### WORK REQUEST
Only one portion of the data is to be written out: from the line bearing "pink square: (113, 50)" through the line bearing "black triangle: (56, 171) -> (73, 188), moved". Write it exactly as it appears.

Segment Start: SOURCE DATA

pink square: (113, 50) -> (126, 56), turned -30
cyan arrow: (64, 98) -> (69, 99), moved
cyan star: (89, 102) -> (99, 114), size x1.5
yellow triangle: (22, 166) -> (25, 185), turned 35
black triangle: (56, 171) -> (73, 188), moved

Segment End: SOURCE DATA
Segment Start: SOURCE DATA

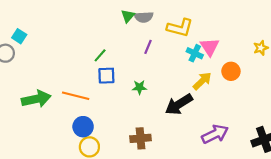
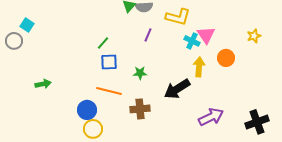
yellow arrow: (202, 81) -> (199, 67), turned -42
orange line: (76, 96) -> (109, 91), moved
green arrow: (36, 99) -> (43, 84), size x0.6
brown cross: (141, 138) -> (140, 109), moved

Segment End: SOURCE DATA

### EXPECTED OUTPUT
pink square: (113, 50) -> (126, 56), turned -30
cyan arrow: (64, 98) -> (69, 99), moved
cyan star: (89, 102) -> (99, 114), size x1.5
yellow triangle: (22, 166) -> (25, 185), turned 35
black triangle: (56, 171) -> (73, 188), moved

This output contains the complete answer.